Pictures in the entries below are excluded; copy only the lines from the one containing "window: (228, 74) -> (102, 39), moved" to the one containing "locker: (410, 504) -> (130, 410), width x1.53", both included.

------ SOURCE RECORDS ------

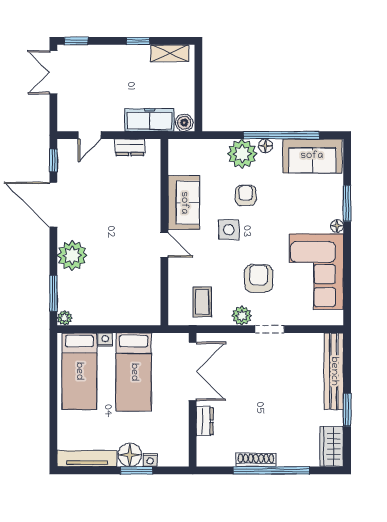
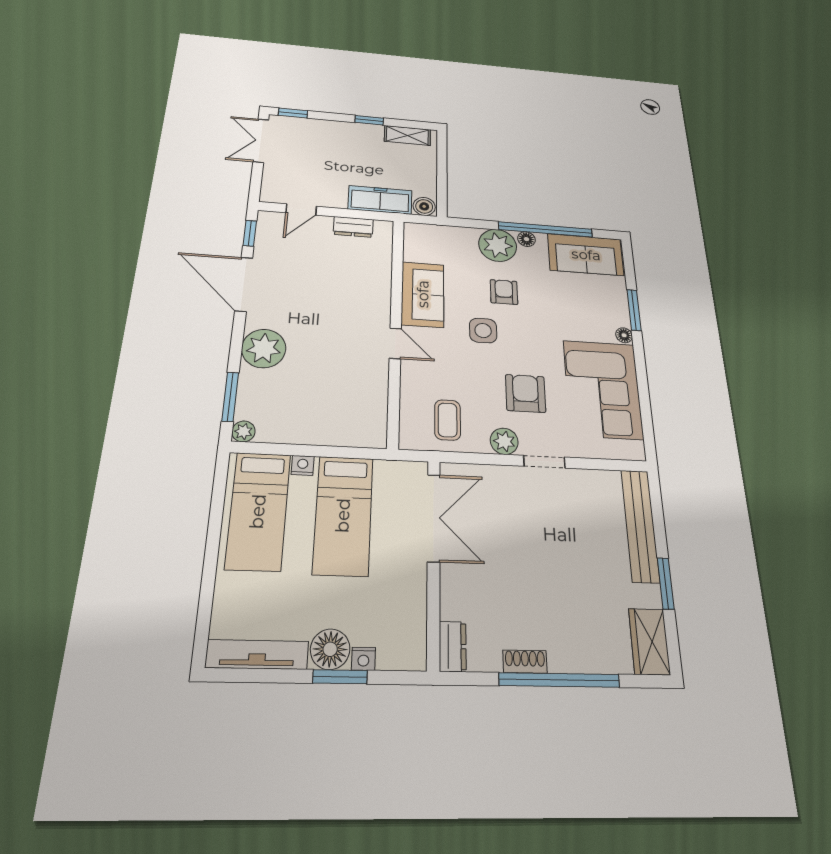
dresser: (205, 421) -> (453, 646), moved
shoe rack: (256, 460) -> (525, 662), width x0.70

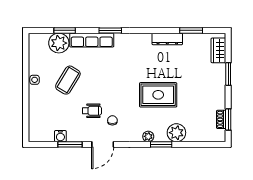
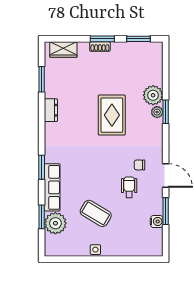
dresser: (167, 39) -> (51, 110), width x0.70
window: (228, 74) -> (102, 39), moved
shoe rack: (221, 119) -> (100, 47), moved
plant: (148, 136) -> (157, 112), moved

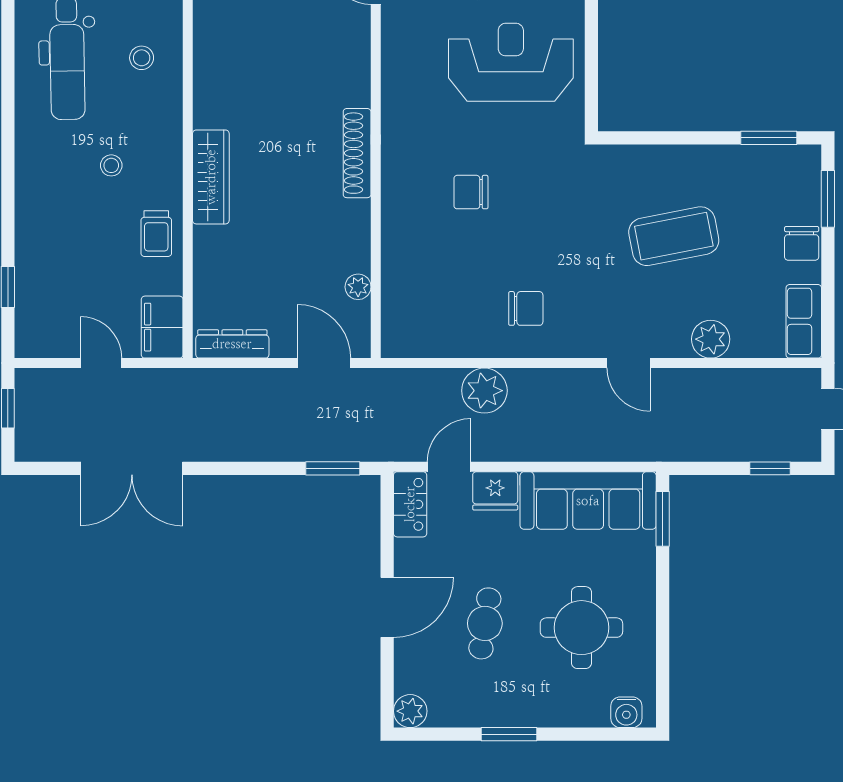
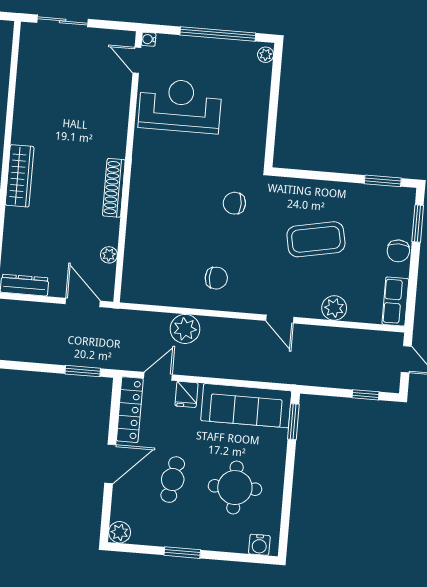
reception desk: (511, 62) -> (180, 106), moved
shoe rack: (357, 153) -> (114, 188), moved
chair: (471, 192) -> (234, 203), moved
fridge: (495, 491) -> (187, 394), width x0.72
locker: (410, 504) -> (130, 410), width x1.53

------
------ SOURCE RECORDS ------

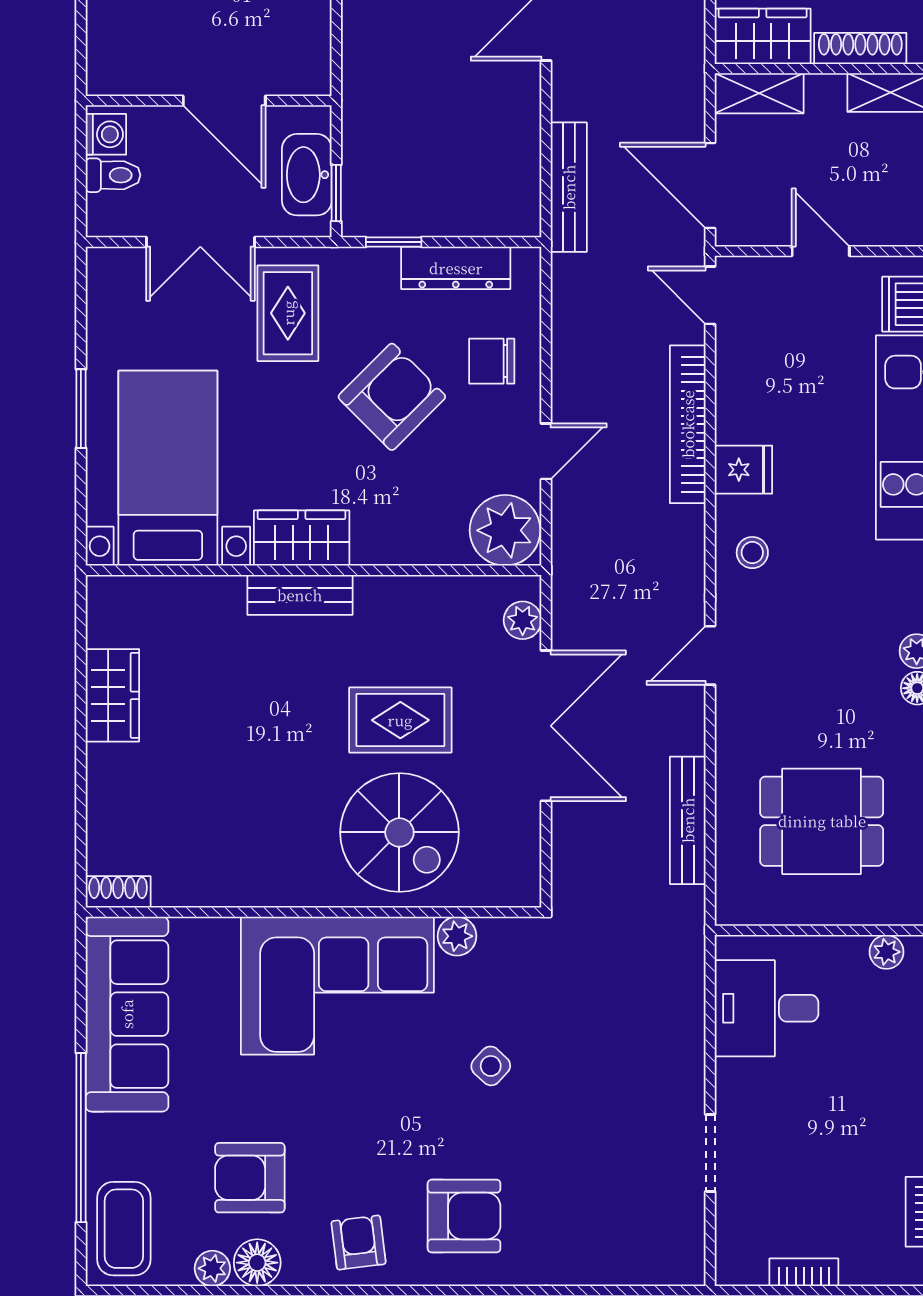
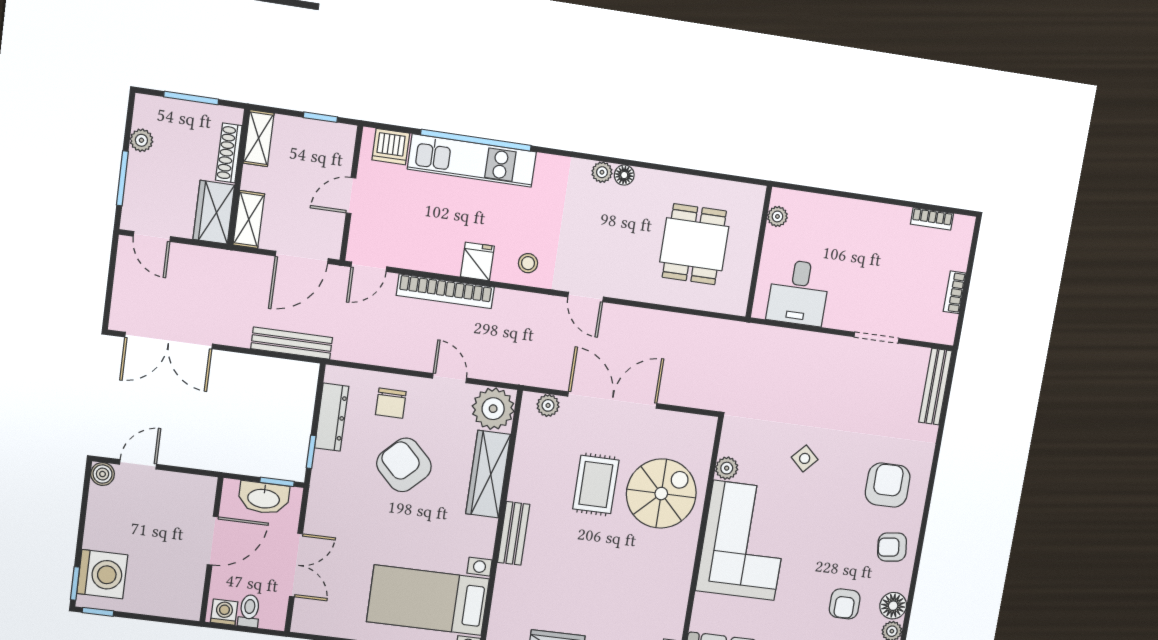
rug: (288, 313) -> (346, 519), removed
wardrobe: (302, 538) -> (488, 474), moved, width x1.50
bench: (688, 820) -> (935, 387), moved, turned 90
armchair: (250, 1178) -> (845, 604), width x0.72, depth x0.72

------

RESULT OF THE EXERCISE:
window: (228, 74) -> (102, 39), moved
shoe rack: (221, 119) -> (100, 47), moved
plant: (148, 136) -> (157, 112), moved

reception desk: (511, 62) -> (180, 106), moved
shoe rack: (357, 153) -> (114, 188), moved
chair: (471, 192) -> (234, 203), moved
fridge: (495, 491) -> (187, 394), width x0.72
locker: (410, 504) -> (130, 410), width x1.53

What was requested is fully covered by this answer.